> **WHAT TO WORK ON**
Report each line of the data below in which "pink" appears.

> **DATASET EXTRACT**
· · · · ·

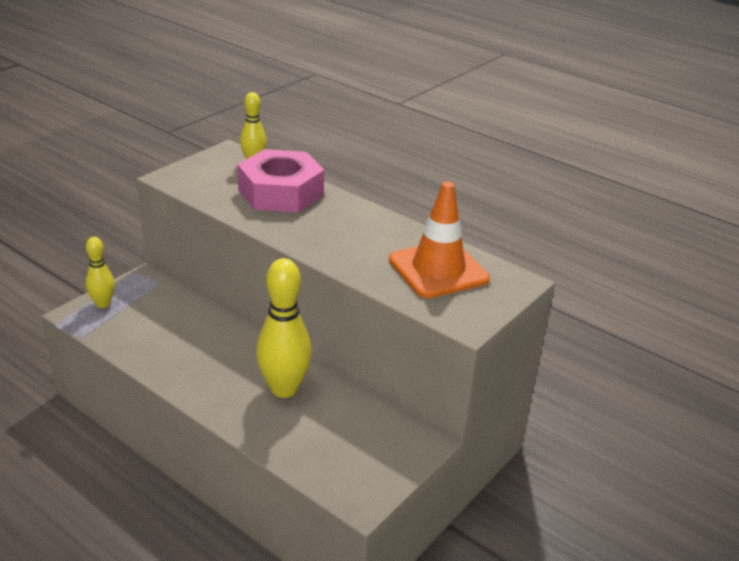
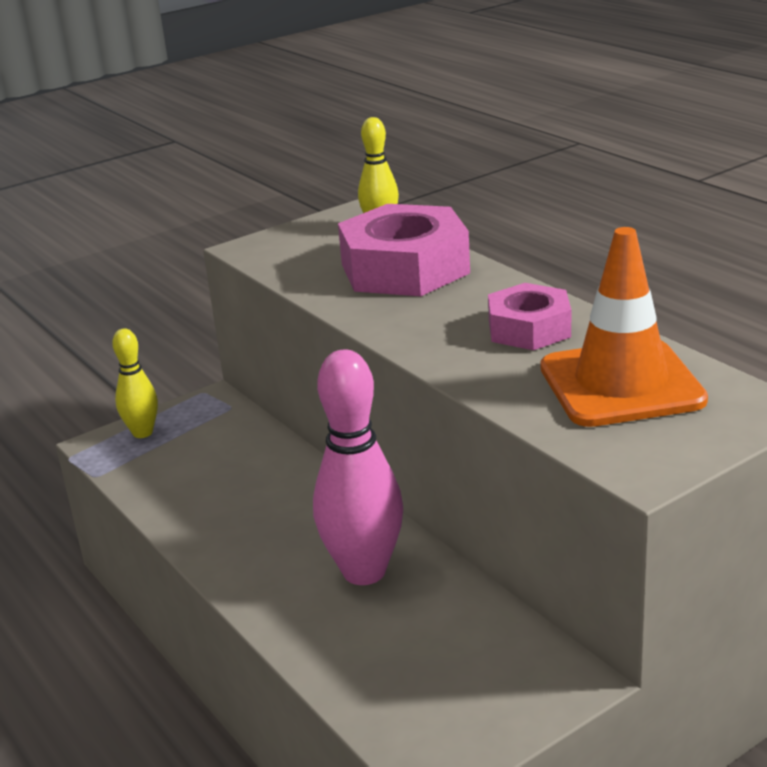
camera: 20 degrees right, 5 degrees down
(284, 389) = (364, 571): yellow bowling pin -> pink bowling pin
(373, 234) = (529, 329): none -> pink nut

· · · · ·

> **RESULT OF THIS TASK**
(284, 389) = (364, 571): yellow bowling pin -> pink bowling pin
(373, 234) = (529, 329): none -> pink nut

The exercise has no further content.